# Exercise:
Print exactly the lines from the one containing "The second view lost the butelka" through the last line of the entries below; the pictures stay out of the copy.

[Object state change records]

────────

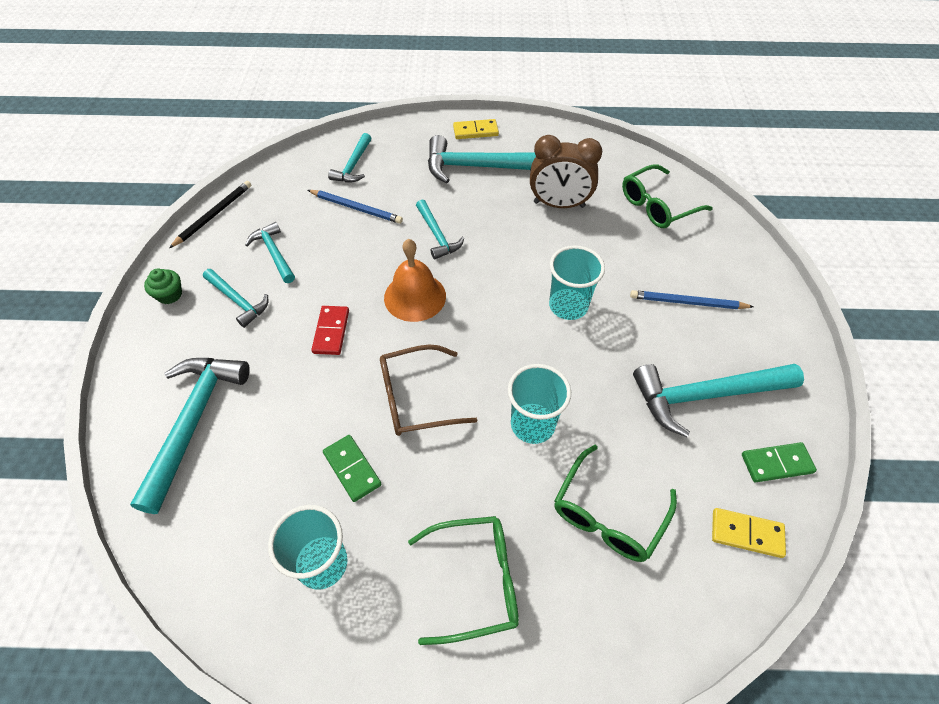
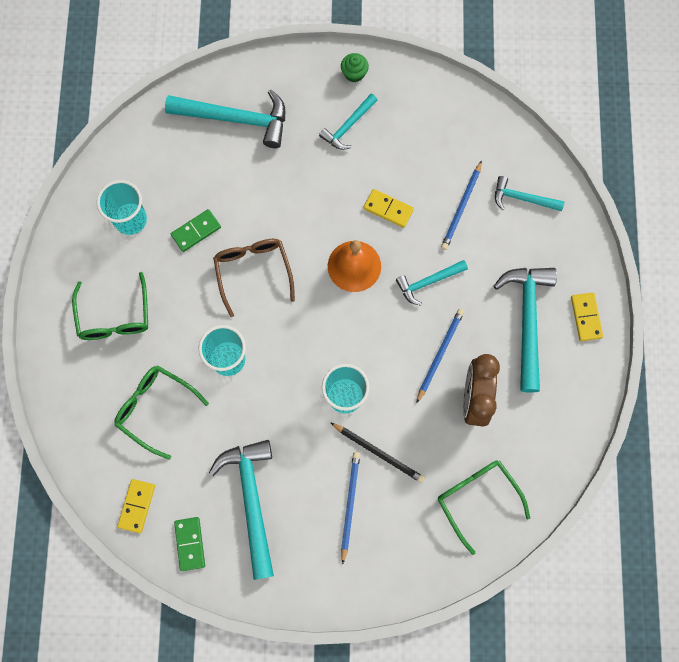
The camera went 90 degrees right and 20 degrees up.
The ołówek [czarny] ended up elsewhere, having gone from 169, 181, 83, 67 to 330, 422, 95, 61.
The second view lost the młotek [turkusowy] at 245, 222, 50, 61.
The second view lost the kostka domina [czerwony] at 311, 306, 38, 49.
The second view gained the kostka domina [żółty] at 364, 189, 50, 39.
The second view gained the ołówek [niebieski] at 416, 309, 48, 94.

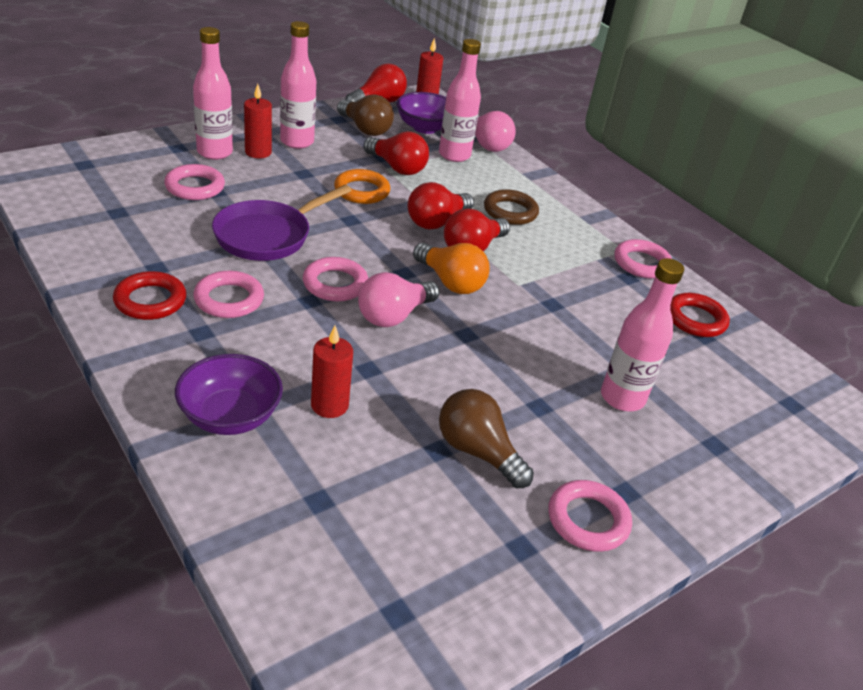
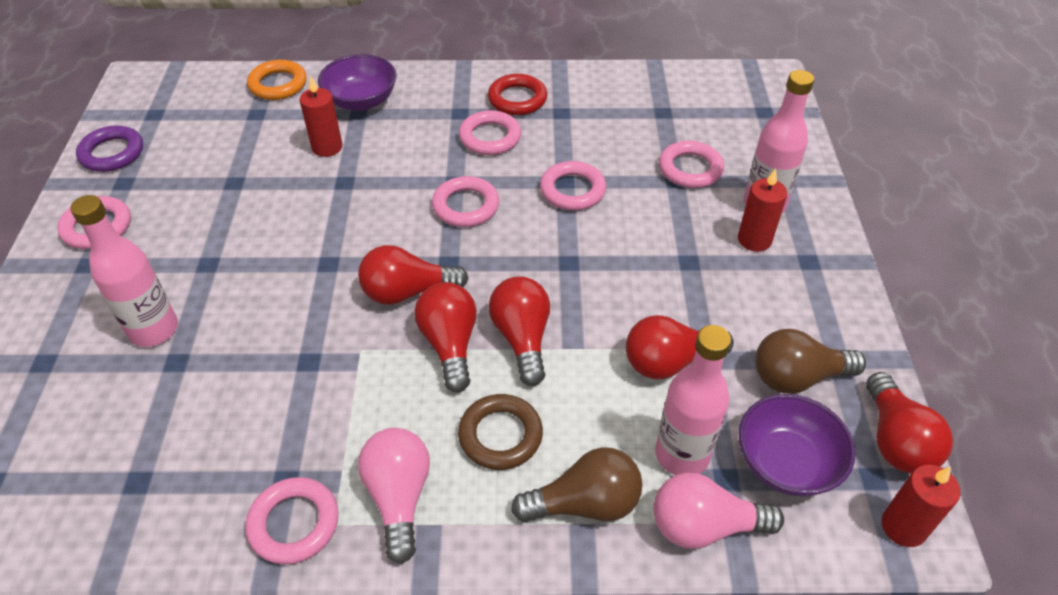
The camera went 130 degrees right and 10 degrees up.
Where the patelnia [fioletowy] stood at 212, 185, 140, 76, the pierścień [różowy] came to stand at 540, 161, 66, 49.
The second view lost the butelka [różowy] at 280, 21, 36, 128.
The pierścień [pomarańczowy] ended up elsewhere, having gone from 334, 169, 56, 35 to 247, 60, 60, 40.
The żarówka [różowy] ended up elsewhere, having gone from 358, 272, 82, 55 to 358, 428, 72, 136.
What was the żarówka [pomarańczowy] at 413, 243, 77, 51 turned into the żarówka [czerwony] at 358, 245, 111, 60.
The żarówka [brązowy] ended up elsewhere, having gone from 439, 389, 95, 99 to 511, 447, 132, 75.
The second view lost the pierścień [czerwony] at 670, 293, 60, 44.
The second view gained the pierścień [fioletowy] at 76, 125, 67, 47.

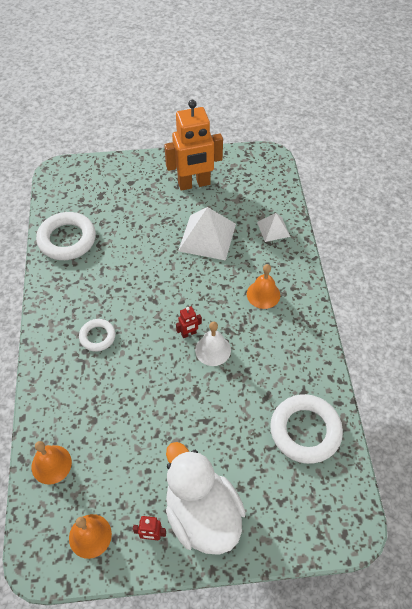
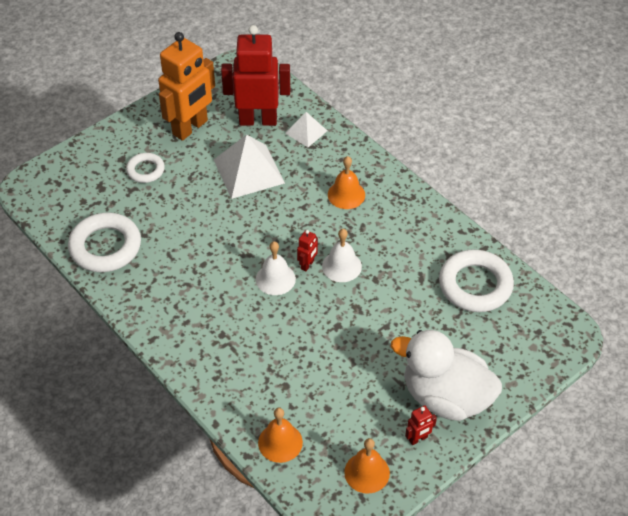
The camera went 35 degrees left and 5 degrees down.
The pierścień [biały] ended up elsewhere, having gone from 79, 319, 37, 32 to 126, 153, 39, 30.
The second view gained the robot [czerwony] at 221, 25, 69, 101.
The second view gained the dzwonek [biały] at 256, 241, 40, 54.

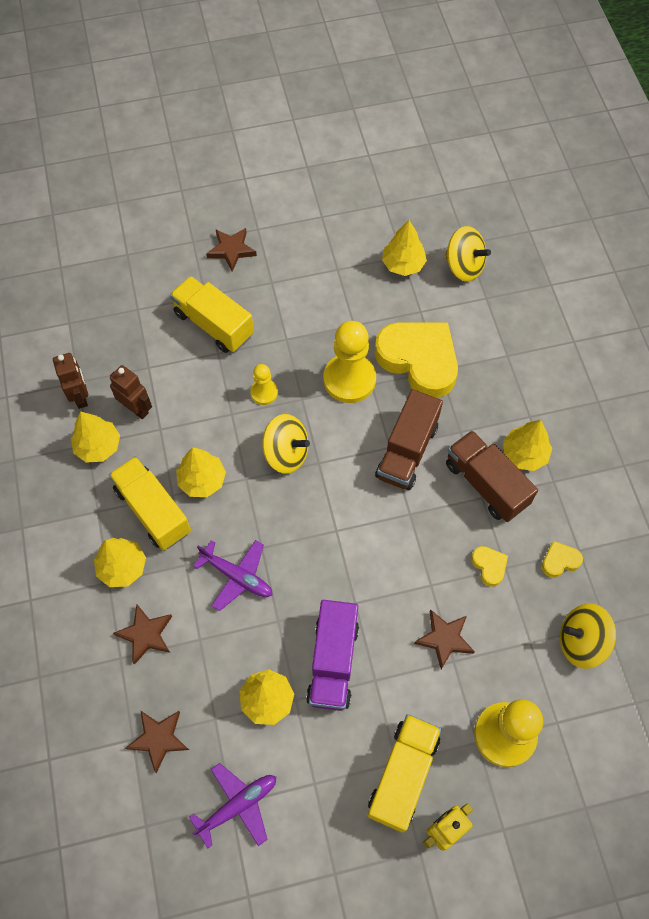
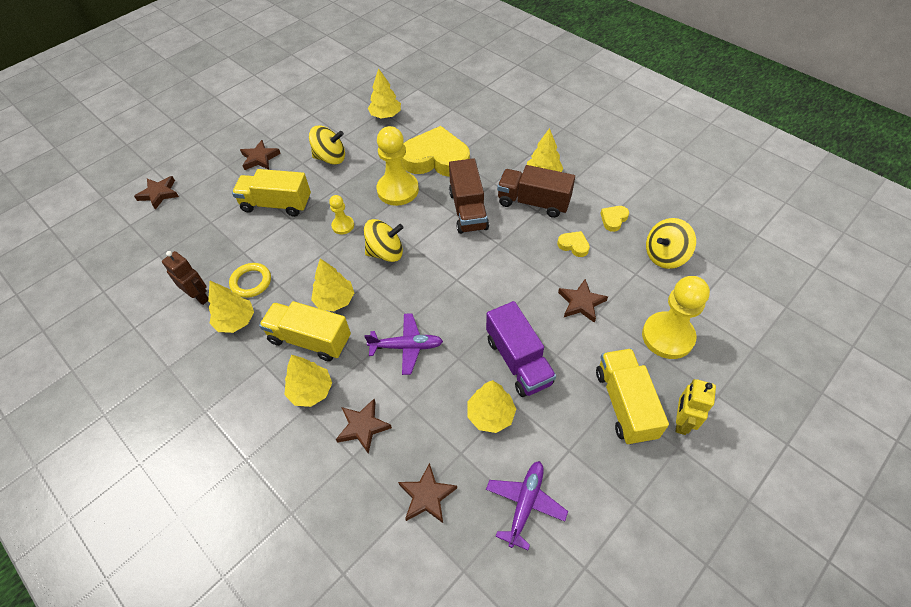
The camera went 30 degrees left and 10 degrees down.
Where the robot [brązowy] stood at 110, 365, 42, 54, the pierścień [żółty] came to stand at 229, 263, 42, 35.
The bączek [żółty] ended up elsewhere, having gone from 444, 226, 47, 56 to 309, 125, 36, 40.
The second view gained the gwiazda [brązowy] at 134, 176, 45, 34.

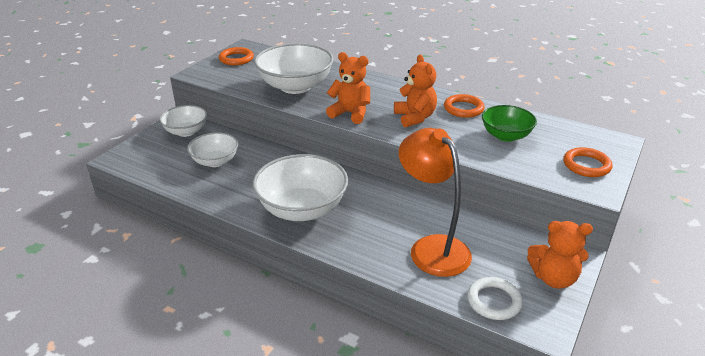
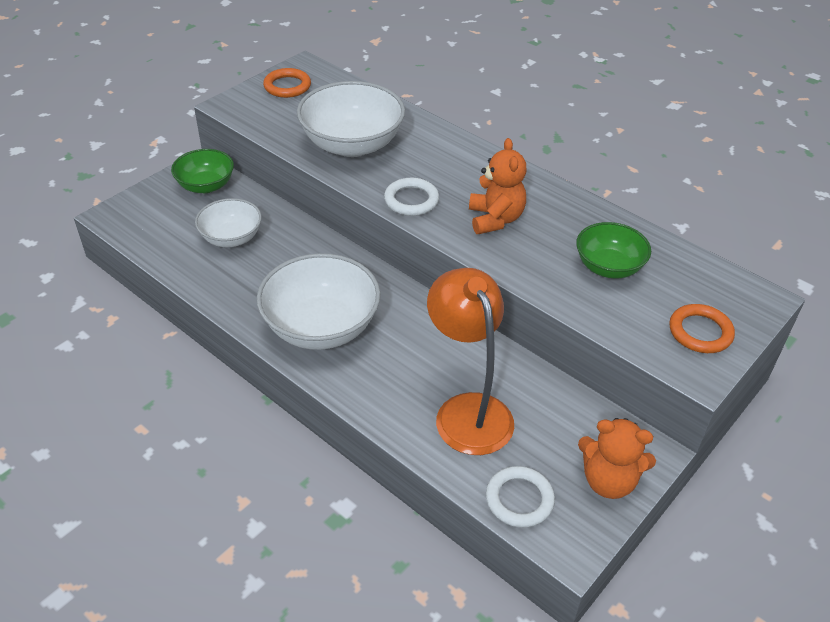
The camera went 10 degrees right and 10 degrees up.
What was the miska [biały] at 160, 105, 47, 32 turned into the miska [zielony] at 171, 149, 63, 44.
Where the miś [pomarańczowy] stood at 326, 52, 44, 72, the pierścień [biały] came to stand at 384, 178, 55, 38.
The second view lost the pierścień [pomarańczowy] at 444, 94, 41, 24.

────────

# Solution to the problem:
The second view lost the butelka [różowy] at 280, 21, 36, 128.
The pierścień [pomarańczowy] ended up elsewhere, having gone from 334, 169, 56, 35 to 247, 60, 60, 40.
The żarówka [różowy] ended up elsewhere, having gone from 358, 272, 82, 55 to 358, 428, 72, 136.
What was the żarówka [pomarańczowy] at 413, 243, 77, 51 turned into the żarówka [czerwony] at 358, 245, 111, 60.
The żarówka [brązowy] ended up elsewhere, having gone from 439, 389, 95, 99 to 511, 447, 132, 75.
The second view lost the pierścień [czerwony] at 670, 293, 60, 44.
The second view gained the pierścień [fioletowy] at 76, 125, 67, 47.

The camera went 35 degrees left and 5 degrees down.
The pierścień [biały] ended up elsewhere, having gone from 79, 319, 37, 32 to 126, 153, 39, 30.
The second view gained the robot [czerwony] at 221, 25, 69, 101.
The second view gained the dzwonek [biały] at 256, 241, 40, 54.

The camera went 30 degrees left and 10 degrees down.
Where the robot [brązowy] stood at 110, 365, 42, 54, the pierścień [żółty] came to stand at 229, 263, 42, 35.
The bączek [żółty] ended up elsewhere, having gone from 444, 226, 47, 56 to 309, 125, 36, 40.
The second view gained the gwiazda [brązowy] at 134, 176, 45, 34.

The camera went 10 degrees right and 10 degrees up.
What was the miska [biały] at 160, 105, 47, 32 turned into the miska [zielony] at 171, 149, 63, 44.
Where the miś [pomarańczowy] stood at 326, 52, 44, 72, the pierścień [biały] came to stand at 384, 178, 55, 38.
The second view lost the pierścień [pomarańczowy] at 444, 94, 41, 24.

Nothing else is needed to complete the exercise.